Problem to work on: Collect every line below that contains the word "Trace".

Material provided:

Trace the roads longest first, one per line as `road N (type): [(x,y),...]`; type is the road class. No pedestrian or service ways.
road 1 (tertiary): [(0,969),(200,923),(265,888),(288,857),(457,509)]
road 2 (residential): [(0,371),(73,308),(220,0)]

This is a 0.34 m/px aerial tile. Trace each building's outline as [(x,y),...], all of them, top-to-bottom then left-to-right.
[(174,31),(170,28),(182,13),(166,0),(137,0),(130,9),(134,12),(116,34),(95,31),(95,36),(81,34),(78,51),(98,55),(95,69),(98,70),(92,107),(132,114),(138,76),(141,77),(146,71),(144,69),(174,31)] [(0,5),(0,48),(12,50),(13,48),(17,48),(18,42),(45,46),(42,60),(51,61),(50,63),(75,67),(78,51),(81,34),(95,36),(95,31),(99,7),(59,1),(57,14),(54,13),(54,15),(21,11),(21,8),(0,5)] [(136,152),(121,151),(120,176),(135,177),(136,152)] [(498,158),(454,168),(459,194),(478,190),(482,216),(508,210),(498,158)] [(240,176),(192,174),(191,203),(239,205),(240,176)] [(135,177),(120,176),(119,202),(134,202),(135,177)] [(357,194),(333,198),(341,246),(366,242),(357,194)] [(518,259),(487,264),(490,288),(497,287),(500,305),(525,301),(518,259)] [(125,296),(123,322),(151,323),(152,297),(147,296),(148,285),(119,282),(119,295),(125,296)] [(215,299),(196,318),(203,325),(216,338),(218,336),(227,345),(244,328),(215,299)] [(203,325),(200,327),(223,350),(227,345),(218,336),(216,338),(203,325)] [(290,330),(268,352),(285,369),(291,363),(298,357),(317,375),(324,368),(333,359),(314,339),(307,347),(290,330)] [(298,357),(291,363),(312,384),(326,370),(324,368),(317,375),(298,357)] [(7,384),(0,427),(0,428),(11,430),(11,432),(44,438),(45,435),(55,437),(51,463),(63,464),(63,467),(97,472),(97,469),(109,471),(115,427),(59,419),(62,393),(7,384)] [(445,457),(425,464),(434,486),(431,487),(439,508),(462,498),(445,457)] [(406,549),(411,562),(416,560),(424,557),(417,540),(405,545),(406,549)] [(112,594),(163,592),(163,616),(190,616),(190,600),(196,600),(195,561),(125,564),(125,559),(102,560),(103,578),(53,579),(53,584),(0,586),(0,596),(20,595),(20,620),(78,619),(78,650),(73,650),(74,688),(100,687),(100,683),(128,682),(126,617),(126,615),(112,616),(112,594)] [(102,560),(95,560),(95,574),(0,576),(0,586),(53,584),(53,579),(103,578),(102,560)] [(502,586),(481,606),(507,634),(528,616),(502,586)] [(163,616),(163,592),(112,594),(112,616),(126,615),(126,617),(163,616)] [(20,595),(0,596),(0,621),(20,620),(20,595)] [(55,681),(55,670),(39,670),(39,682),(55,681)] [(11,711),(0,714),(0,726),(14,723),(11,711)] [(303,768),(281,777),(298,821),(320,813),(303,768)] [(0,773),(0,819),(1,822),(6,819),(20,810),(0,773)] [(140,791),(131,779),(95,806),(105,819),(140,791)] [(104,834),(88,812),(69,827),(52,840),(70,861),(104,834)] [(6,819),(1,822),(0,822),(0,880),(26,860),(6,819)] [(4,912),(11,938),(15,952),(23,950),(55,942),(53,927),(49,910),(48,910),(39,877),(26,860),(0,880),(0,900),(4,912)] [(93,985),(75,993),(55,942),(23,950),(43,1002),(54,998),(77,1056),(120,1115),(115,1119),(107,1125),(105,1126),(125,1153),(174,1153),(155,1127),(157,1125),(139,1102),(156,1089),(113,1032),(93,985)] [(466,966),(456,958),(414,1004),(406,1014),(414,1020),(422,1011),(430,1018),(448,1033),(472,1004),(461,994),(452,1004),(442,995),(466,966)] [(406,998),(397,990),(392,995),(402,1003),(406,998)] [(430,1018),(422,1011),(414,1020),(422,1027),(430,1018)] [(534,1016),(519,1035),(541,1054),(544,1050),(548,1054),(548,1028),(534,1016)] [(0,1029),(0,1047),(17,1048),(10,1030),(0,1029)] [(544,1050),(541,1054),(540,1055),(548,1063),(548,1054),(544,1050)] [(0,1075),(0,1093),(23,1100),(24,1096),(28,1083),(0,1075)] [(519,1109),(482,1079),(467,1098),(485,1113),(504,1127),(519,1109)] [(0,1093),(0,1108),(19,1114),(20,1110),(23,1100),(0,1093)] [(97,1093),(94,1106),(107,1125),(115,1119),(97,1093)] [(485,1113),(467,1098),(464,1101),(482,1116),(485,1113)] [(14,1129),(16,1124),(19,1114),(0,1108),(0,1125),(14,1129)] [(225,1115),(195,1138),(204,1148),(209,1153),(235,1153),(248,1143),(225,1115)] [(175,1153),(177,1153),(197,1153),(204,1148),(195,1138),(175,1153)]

Answer for this exercise:
Trace the roads longest first, one per line as `road N (type): [(x,y),...]`; type is the road class. No pedestrian or service ways.
This is a 0.34 m/px aerial tile. Trace each building's outline as [(x,y),...], all of them, top-to-bottom then left-to-right.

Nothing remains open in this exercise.